> _WHAT IS EXPECTED_
An exact, complete copy of the entries is needed, with the pictures left out.

Segment Start: RECORD EXTRACTS

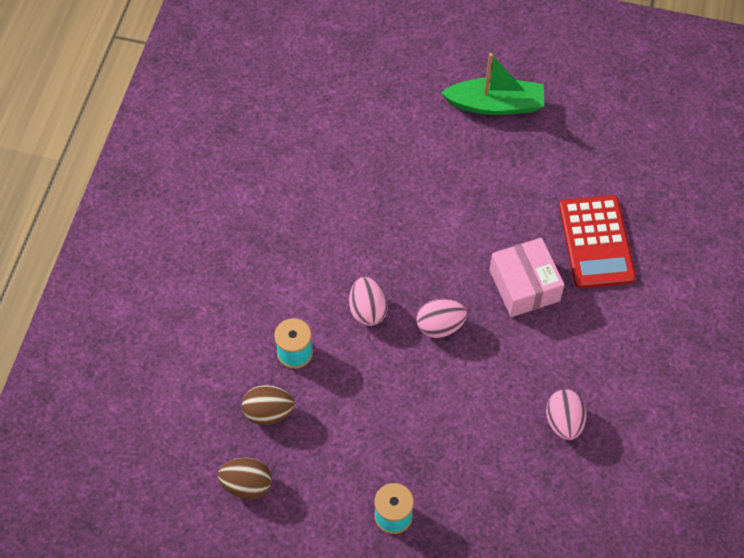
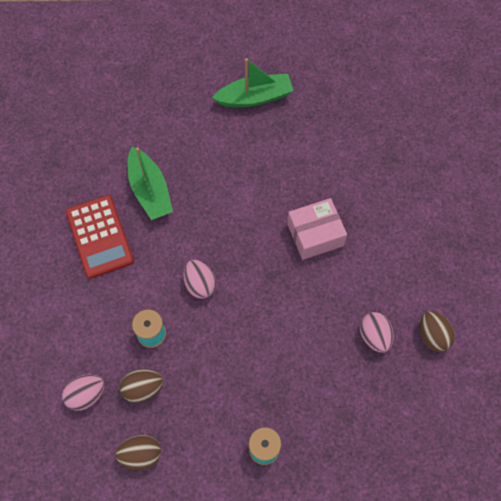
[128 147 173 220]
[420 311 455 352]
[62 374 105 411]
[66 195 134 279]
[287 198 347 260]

Segment End: RECORD EXTRACTS

> _YOUR SOLUTION_
[128 147 173 220]
[420 311 455 352]
[62 374 105 411]
[66 195 134 279]
[287 198 347 260]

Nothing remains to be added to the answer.